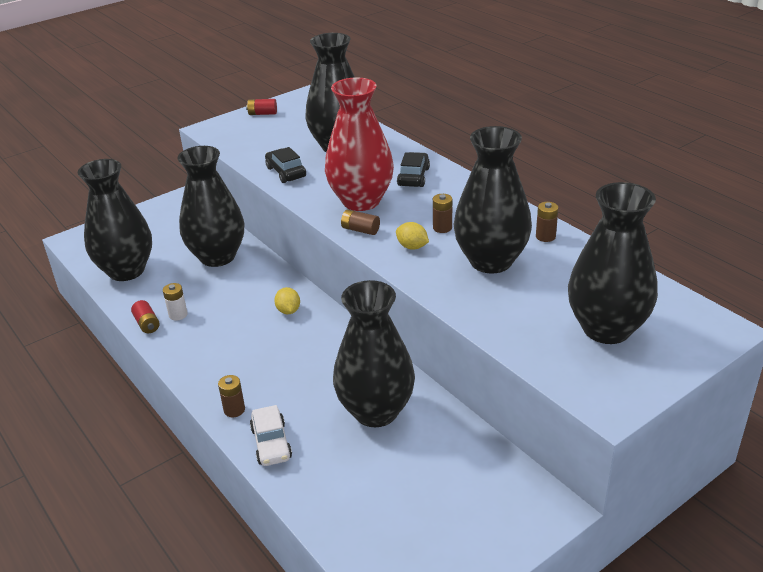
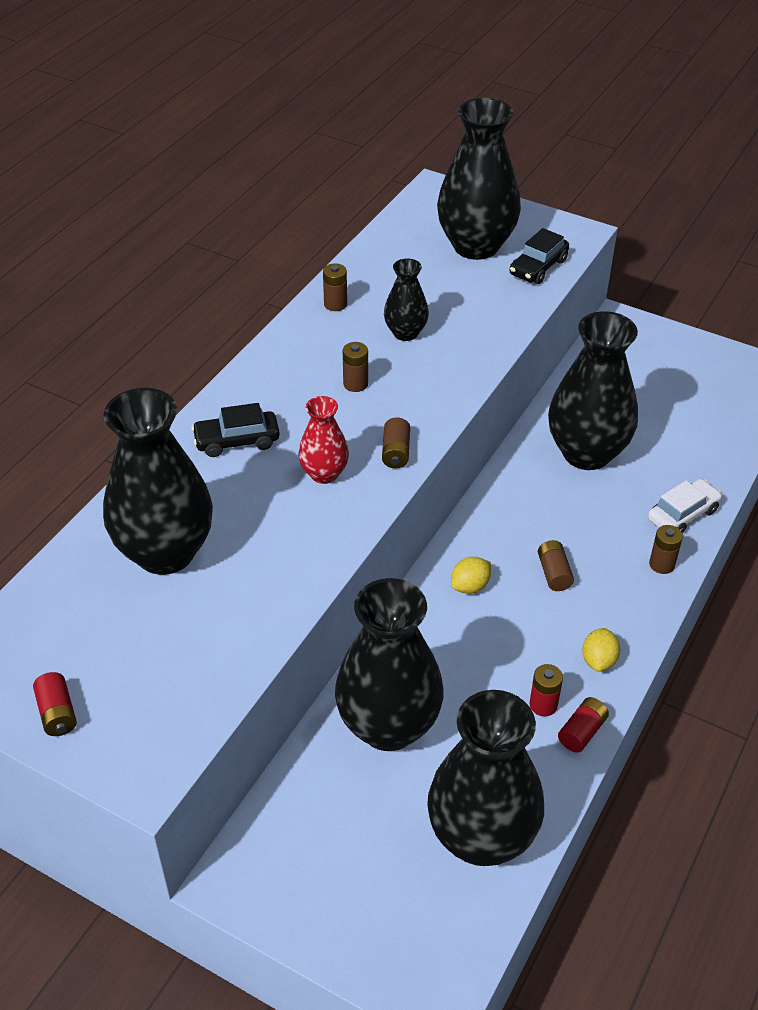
camera: 115 degrees left, 10 degrees up
(178, 315) = (543, 705): white battery -> red battery
(269, 351) = (554, 573): none -> brown battery
(286, 172) = (274, 587): black car -> black car (538, 267)
(361, 201) = (324, 474): red vase -> red vase, size x0.50
(412, 247) = (410, 398): yellow lemon -> yellow lemon (598, 660)
(491, 261) = (405, 333): black vase -> black vase, size x0.50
·····
— WORK REQUIRED —
From the line containing "(412, 247) = (410, 398): yellow" through the last line of the entries above, print each line exactly as it stands.

— SOLUTION —
(412, 247) = (410, 398): yellow lemon -> yellow lemon (598, 660)
(491, 261) = (405, 333): black vase -> black vase, size x0.50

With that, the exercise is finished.